─── STORED DATA

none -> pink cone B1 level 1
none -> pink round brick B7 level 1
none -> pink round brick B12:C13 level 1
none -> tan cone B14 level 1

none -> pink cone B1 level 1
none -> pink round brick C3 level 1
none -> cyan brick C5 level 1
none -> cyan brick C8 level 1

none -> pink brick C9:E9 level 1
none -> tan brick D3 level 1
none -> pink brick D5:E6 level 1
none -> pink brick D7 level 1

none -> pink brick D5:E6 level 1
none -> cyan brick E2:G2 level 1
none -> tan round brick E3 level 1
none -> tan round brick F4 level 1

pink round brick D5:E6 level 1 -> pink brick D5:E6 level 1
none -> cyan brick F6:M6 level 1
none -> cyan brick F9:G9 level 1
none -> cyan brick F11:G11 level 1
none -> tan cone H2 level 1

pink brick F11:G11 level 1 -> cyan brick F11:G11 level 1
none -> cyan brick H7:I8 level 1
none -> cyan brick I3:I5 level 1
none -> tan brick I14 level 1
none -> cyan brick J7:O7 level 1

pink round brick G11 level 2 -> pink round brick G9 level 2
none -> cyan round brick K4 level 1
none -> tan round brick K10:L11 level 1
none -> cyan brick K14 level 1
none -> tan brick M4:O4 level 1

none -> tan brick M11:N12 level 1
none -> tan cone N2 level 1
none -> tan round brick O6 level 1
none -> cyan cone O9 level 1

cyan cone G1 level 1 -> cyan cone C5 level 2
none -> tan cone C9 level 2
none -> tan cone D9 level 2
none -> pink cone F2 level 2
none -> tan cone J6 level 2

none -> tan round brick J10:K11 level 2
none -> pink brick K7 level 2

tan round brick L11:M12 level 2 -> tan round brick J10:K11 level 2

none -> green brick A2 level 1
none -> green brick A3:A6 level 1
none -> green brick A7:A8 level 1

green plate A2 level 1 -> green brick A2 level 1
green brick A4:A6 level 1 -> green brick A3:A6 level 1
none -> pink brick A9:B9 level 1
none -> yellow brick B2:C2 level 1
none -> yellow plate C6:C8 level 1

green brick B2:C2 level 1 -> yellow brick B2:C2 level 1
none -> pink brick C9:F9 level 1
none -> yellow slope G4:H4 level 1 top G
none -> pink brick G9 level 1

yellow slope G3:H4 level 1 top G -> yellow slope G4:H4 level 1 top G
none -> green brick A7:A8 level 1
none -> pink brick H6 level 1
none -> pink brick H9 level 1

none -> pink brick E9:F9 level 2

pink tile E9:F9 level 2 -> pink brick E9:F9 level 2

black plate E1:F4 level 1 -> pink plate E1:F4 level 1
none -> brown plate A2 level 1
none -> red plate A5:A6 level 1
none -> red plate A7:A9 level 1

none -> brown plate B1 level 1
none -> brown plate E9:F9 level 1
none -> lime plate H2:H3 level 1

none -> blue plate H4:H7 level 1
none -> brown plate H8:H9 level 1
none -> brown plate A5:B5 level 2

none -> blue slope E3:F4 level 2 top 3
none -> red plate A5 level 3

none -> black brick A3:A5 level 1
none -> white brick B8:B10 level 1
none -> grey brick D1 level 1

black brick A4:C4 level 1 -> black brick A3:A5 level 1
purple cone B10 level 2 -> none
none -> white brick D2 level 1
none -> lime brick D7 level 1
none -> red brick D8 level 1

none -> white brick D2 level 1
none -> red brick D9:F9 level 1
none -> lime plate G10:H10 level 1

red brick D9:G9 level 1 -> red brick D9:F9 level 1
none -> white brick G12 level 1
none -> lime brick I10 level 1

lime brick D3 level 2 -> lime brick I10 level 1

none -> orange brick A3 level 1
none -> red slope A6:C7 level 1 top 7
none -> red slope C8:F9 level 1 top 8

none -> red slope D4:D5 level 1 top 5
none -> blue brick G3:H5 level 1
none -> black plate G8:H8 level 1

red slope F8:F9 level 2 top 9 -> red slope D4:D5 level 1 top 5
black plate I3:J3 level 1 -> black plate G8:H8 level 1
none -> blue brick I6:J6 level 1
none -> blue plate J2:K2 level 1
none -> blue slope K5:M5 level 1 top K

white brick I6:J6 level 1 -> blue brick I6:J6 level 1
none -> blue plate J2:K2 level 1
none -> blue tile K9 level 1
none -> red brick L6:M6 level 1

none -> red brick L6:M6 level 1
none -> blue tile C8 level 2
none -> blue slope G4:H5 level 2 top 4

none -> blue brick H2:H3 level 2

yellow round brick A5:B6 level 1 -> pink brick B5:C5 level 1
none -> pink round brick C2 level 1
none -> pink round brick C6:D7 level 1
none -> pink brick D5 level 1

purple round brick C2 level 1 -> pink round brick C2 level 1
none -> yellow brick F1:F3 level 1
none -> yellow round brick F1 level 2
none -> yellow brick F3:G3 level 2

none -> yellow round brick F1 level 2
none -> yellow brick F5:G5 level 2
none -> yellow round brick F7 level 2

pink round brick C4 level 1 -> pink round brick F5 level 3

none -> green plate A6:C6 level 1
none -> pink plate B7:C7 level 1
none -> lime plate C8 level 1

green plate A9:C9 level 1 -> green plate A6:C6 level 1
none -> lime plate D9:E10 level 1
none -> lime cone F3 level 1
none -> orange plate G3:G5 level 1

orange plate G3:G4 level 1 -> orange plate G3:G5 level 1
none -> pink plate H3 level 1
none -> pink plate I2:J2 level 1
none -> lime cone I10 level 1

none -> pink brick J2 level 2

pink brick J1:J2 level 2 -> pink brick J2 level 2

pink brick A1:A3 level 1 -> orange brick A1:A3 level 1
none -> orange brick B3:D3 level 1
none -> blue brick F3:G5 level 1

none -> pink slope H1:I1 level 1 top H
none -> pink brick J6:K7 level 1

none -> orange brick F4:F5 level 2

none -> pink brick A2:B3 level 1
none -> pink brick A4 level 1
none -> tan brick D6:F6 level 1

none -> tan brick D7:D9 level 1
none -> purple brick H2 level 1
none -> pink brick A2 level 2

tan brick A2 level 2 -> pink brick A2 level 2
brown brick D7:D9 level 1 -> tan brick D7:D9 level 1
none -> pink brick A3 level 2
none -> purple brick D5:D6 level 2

──────

TASK GOAL -> Report all lines in the records that include the string "green".

SOLVED PROBLEM ->
none -> green brick A2 level 1
none -> green brick A3:A6 level 1
none -> green brick A7:A8 level 1
green plate A2 level 1 -> green brick A2 level 1
green brick A4:A6 level 1 -> green brick A3:A6 level 1
green brick B2:C2 level 1 -> yellow brick B2:C2 level 1
none -> green brick A7:A8 level 1
none -> green plate A6:C6 level 1
green plate A9:C9 level 1 -> green plate A6:C6 level 1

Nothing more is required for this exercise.